• **Work instructions**
Your copy should match the listing word for word, apart from the pictures, which are left out.

• **Available data**
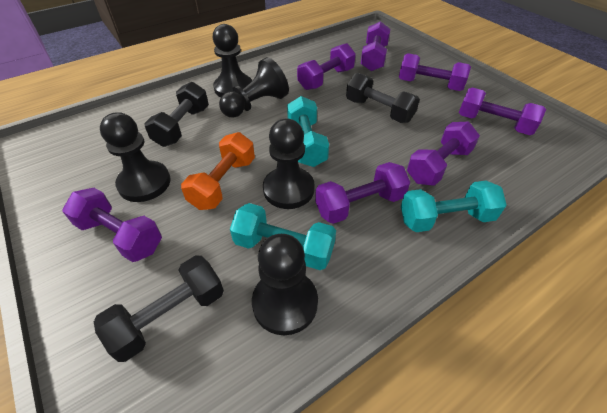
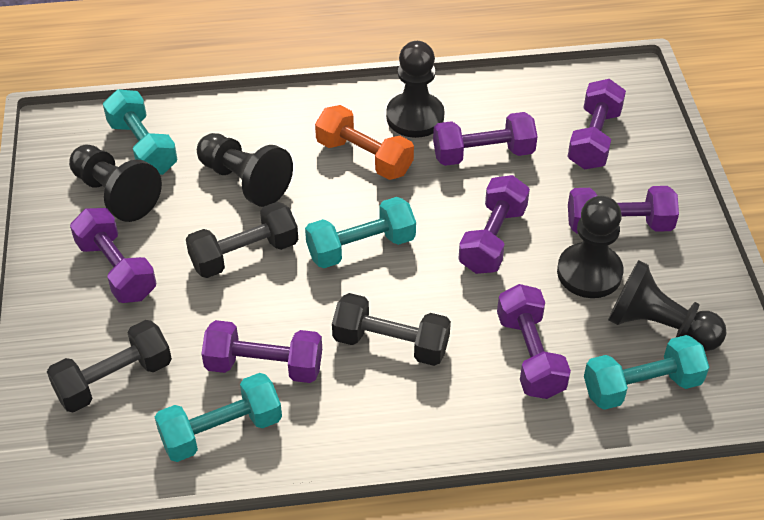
turquoise dumbbell: 3 -> 4

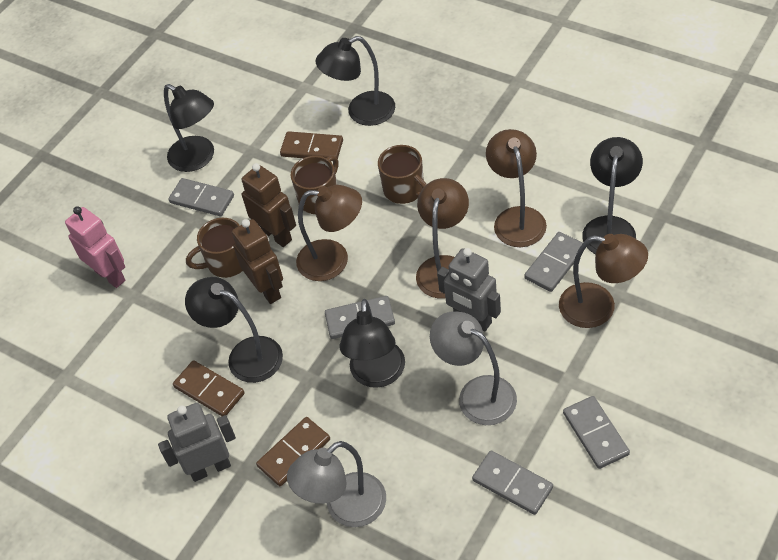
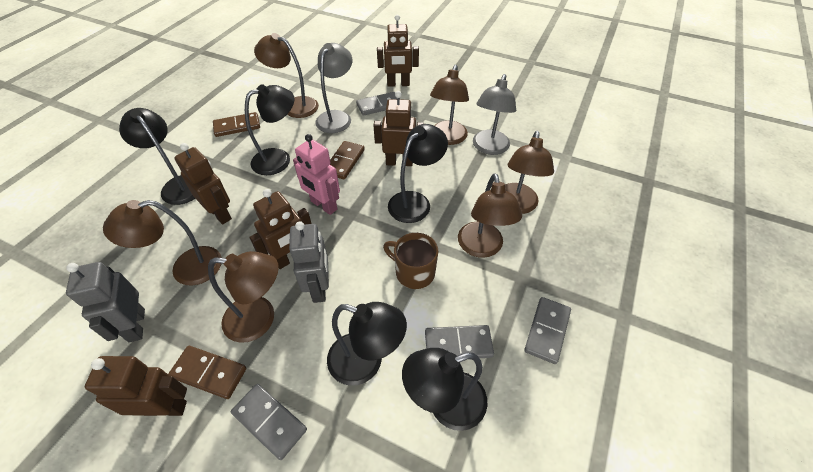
brown lamp: 4 -> 6
brown mug: 3 -> 1
brown robot: 2 -> 5
grey domino: 5 -> 4

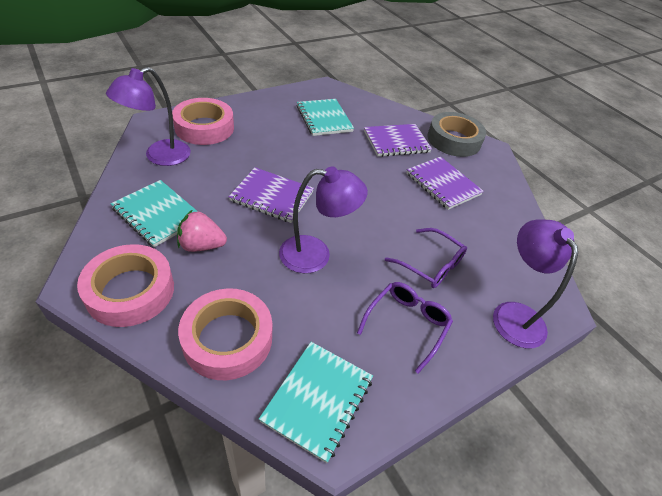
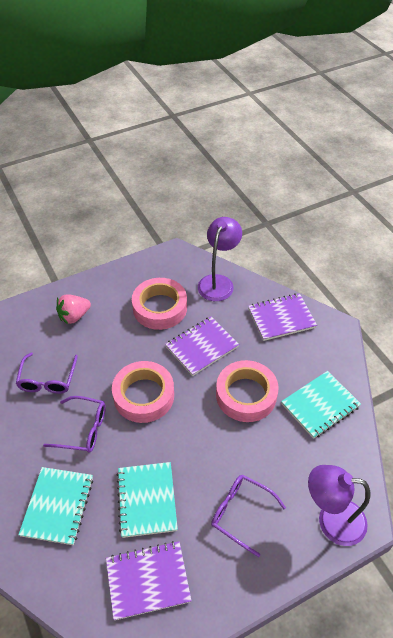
grey tape: 1 -> 0
purple glasses: 2 -> 3
purple lamp: 3 -> 2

• **Written solution**
turquoise dumbbell: 3 -> 4

brown lamp: 4 -> 6
brown mug: 3 -> 1
brown robot: 2 -> 5
grey domino: 5 -> 4

grey tape: 1 -> 0
purple glasses: 2 -> 3
purple lamp: 3 -> 2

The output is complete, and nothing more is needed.